PROBLEM: Lay out everything from the start of the listing below down to the line containing "(841, 792)." as a JSON list of strings, one string per line and no blank lines. Leave the pictures out of your answer.

(Screenshot and document pointing data)
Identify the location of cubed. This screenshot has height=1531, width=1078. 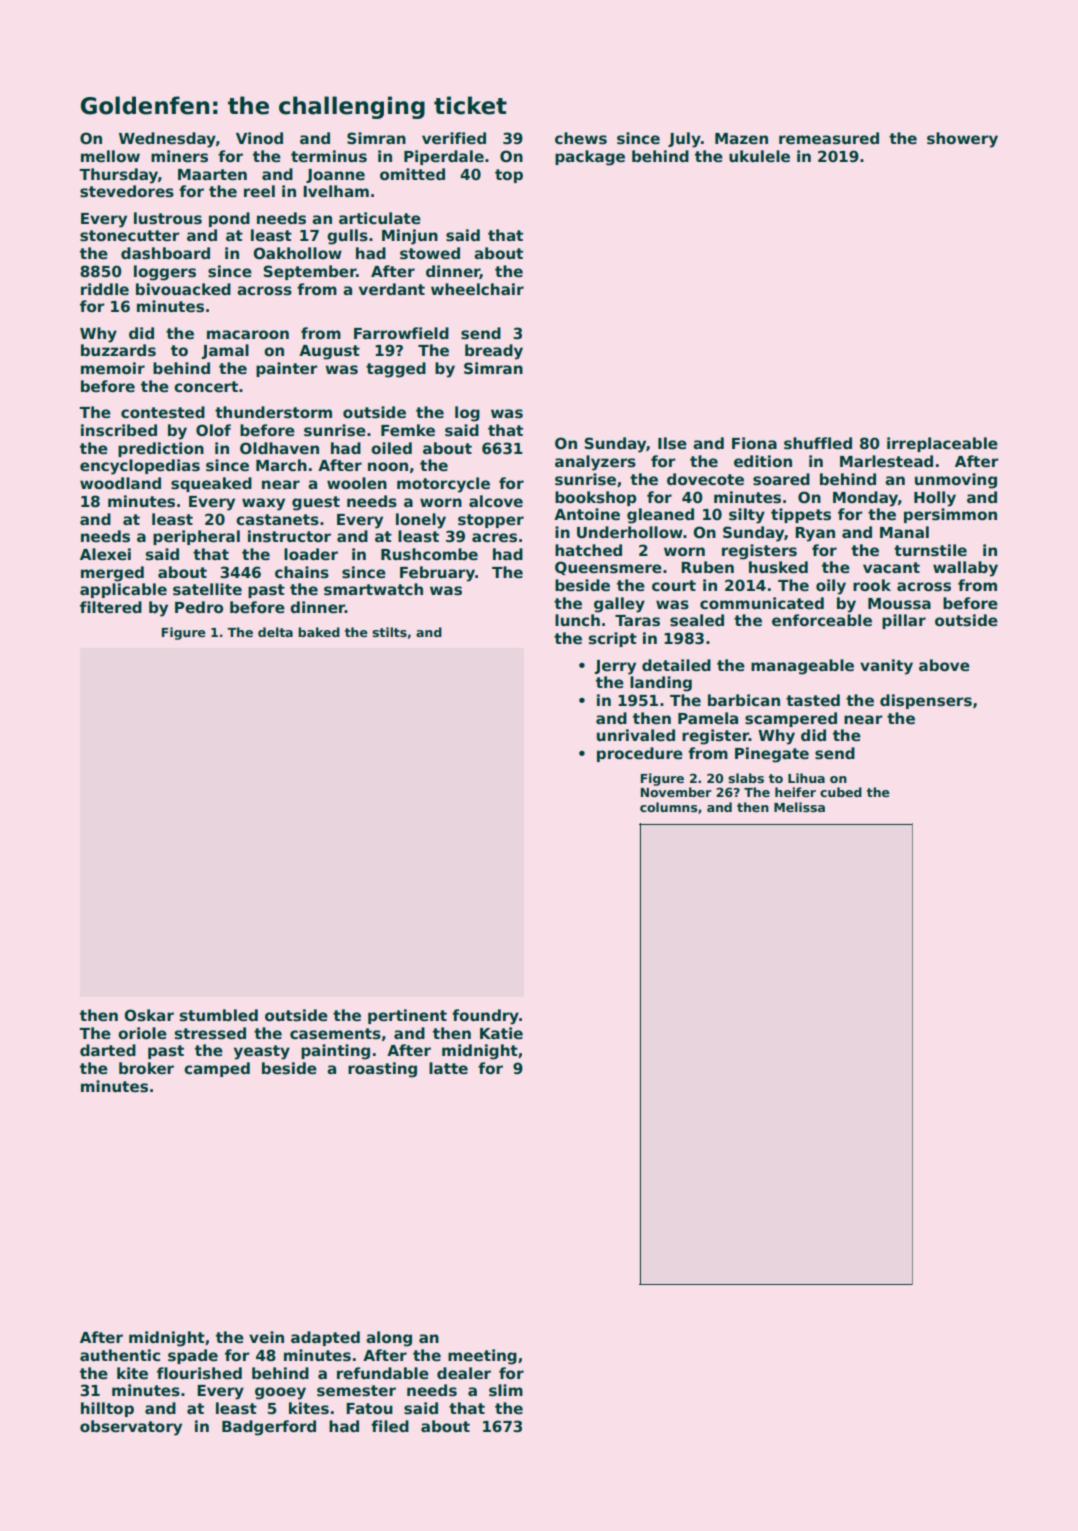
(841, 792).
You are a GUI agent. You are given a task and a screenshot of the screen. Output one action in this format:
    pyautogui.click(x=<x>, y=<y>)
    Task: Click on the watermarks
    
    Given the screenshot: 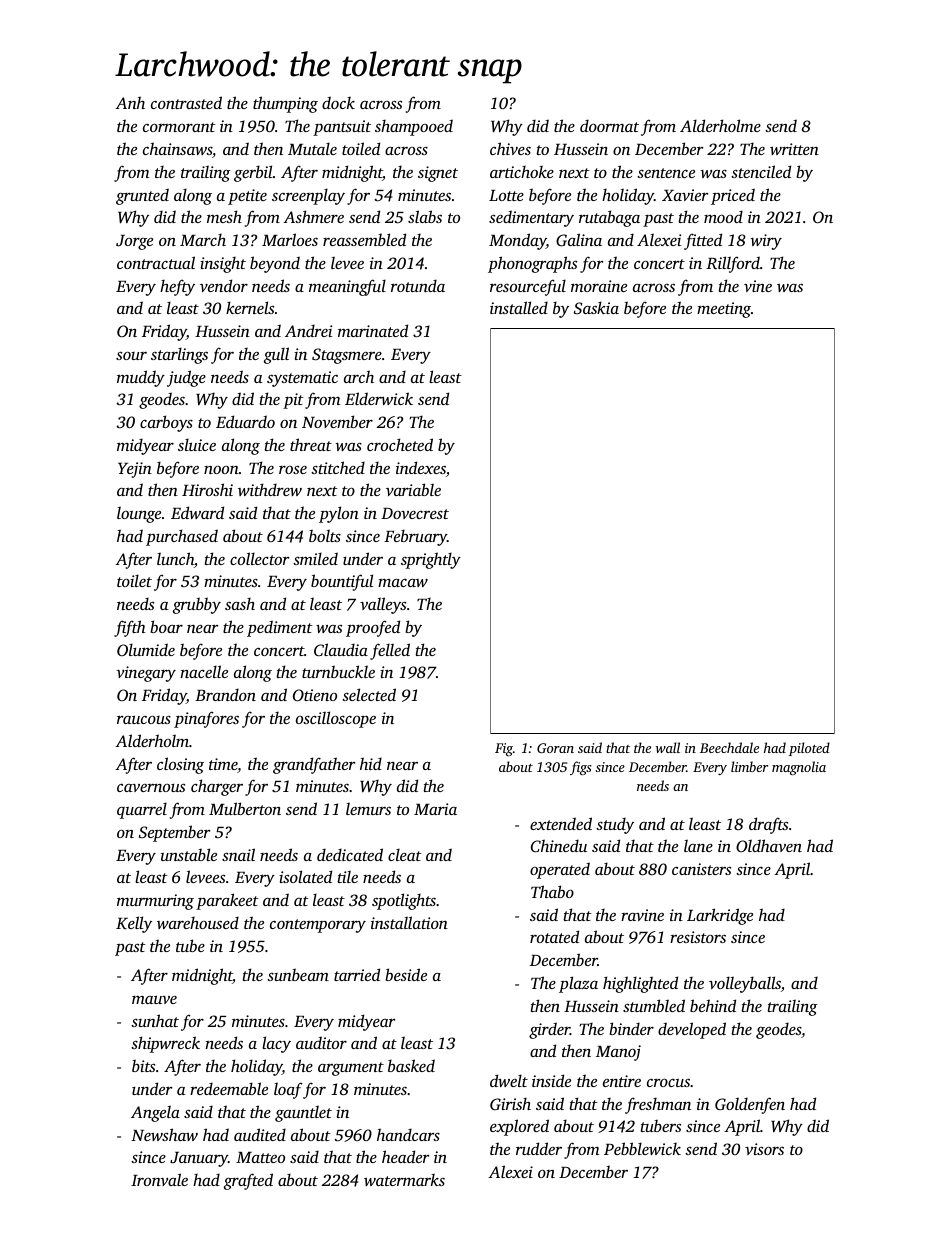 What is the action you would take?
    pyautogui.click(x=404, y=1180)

FINAL RESULT:
[
  "Identify the location of cubed. This screenshot has height=1531, width=1078. ",
  "(841, 792)."
]